### YOUR ASSIGNMENT
At the line that includes "R11: 62k (+9V, DIS) -> none", begin writing out the entries below exactly, and continue through the last line without adding anything.

SUPPLIED RECORDS: Begin

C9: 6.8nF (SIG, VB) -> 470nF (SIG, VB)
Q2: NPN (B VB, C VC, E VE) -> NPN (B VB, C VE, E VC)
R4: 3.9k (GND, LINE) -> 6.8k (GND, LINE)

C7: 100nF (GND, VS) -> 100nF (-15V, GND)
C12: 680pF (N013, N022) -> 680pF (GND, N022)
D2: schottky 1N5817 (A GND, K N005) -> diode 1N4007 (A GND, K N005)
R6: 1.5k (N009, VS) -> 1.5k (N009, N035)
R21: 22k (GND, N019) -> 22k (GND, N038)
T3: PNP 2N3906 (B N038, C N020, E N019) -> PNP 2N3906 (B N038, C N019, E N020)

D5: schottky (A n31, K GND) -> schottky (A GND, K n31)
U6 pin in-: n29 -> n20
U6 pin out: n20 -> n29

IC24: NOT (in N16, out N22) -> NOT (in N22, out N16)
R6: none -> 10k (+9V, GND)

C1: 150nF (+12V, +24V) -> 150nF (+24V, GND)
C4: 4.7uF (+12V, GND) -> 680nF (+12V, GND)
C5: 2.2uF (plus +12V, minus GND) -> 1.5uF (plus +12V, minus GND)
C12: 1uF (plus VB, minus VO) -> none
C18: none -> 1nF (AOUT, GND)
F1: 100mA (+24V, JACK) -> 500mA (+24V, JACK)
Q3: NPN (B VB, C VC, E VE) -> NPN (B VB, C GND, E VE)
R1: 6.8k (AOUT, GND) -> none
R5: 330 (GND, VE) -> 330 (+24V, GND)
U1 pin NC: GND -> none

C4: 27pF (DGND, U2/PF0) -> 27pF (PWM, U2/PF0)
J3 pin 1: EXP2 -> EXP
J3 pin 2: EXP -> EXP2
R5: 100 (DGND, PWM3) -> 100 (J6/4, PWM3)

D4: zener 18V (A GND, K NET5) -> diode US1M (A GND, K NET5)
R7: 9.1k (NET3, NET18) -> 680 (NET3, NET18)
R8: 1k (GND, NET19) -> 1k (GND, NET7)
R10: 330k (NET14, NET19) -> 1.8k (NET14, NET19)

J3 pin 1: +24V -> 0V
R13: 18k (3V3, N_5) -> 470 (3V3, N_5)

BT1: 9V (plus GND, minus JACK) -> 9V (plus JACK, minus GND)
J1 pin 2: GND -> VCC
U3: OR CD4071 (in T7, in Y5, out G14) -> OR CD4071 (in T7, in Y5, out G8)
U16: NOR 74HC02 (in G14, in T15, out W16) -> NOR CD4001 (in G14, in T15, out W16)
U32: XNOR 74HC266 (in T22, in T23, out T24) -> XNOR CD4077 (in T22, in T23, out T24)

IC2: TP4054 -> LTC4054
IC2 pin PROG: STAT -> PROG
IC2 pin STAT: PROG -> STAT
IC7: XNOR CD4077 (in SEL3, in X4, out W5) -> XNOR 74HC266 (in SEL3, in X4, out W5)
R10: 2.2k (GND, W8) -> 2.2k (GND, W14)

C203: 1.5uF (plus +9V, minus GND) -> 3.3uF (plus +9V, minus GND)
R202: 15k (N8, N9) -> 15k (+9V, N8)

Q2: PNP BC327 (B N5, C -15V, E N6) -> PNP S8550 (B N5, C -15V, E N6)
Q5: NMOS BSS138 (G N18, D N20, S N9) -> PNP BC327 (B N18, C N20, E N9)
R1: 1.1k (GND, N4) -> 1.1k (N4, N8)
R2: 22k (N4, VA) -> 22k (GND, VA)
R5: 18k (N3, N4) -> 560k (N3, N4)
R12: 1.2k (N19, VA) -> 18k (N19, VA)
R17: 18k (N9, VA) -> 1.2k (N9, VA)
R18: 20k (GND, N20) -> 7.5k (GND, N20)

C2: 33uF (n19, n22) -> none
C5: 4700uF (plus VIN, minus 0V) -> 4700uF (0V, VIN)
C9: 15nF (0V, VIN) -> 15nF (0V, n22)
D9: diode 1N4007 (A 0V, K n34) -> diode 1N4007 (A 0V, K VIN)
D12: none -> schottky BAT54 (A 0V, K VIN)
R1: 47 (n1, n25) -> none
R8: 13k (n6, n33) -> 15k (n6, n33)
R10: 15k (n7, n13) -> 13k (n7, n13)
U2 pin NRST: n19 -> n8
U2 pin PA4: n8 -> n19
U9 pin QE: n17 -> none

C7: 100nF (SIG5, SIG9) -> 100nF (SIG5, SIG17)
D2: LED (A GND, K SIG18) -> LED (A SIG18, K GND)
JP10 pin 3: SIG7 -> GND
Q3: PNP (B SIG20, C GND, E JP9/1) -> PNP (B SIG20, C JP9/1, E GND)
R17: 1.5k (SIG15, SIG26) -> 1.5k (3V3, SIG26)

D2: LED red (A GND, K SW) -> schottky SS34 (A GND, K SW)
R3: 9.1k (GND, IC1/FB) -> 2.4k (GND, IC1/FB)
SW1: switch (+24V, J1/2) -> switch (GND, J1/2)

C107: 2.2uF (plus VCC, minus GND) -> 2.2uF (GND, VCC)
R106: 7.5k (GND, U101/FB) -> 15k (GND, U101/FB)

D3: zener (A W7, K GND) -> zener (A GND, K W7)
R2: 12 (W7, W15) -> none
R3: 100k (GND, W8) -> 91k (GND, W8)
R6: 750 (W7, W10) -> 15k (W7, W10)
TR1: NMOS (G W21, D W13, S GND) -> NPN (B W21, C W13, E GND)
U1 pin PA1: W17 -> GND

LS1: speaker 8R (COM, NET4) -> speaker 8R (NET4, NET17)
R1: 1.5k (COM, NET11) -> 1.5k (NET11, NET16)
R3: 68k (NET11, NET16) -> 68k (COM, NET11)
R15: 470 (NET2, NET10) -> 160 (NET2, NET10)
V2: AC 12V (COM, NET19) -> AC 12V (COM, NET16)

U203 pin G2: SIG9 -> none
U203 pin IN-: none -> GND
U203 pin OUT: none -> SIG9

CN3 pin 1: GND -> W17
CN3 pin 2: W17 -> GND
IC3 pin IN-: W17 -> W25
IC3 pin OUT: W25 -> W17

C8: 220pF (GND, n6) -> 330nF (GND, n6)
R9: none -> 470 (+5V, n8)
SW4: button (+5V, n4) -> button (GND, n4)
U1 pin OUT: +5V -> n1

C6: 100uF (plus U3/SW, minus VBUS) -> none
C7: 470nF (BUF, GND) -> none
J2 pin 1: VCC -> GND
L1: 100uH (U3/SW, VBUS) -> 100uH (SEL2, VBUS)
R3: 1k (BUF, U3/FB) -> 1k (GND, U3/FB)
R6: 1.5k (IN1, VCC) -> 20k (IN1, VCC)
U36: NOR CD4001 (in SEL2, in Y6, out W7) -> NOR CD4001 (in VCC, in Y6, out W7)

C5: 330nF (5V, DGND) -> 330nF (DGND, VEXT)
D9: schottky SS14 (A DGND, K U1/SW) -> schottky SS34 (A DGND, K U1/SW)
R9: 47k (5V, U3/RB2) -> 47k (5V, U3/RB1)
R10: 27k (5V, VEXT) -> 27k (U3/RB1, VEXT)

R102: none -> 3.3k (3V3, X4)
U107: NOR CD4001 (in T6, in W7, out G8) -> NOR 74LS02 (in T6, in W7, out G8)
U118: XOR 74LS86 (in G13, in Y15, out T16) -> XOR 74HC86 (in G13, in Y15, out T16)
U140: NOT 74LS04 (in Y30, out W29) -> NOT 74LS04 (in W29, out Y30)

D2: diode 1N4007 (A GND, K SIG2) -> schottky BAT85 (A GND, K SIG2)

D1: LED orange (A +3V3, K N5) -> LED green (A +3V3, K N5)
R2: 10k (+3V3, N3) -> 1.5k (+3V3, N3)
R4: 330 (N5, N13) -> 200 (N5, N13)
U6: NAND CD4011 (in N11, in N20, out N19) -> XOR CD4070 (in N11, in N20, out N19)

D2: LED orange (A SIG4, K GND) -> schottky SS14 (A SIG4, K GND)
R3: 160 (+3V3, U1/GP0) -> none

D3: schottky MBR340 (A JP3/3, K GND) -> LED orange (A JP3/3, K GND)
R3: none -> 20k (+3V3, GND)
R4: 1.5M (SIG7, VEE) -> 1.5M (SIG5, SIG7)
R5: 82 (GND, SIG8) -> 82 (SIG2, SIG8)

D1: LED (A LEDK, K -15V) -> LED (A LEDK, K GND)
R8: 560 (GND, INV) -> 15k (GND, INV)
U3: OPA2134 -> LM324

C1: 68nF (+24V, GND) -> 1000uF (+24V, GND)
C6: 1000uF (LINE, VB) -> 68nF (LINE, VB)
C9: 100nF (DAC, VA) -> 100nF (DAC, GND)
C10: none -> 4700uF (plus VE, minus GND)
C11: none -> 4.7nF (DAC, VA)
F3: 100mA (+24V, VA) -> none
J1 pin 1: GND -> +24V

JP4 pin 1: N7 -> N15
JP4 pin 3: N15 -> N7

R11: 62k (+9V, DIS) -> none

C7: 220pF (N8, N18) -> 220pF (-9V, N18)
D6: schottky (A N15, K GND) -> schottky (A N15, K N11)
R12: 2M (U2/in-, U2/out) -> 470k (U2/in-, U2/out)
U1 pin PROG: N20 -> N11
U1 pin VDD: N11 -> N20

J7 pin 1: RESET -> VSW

SUPPLIED RECORDS: End

### SOLUTION TO THIS TASK
R11: 62k (+9V, DIS) -> none

C7: 220pF (N8, N18) -> 220pF (-9V, N18)
D6: schottky (A N15, K GND) -> schottky (A N15, K N11)
R12: 2M (U2/in-, U2/out) -> 470k (U2/in-, U2/out)
U1 pin PROG: N20 -> N11
U1 pin VDD: N11 -> N20

J7 pin 1: RESET -> VSW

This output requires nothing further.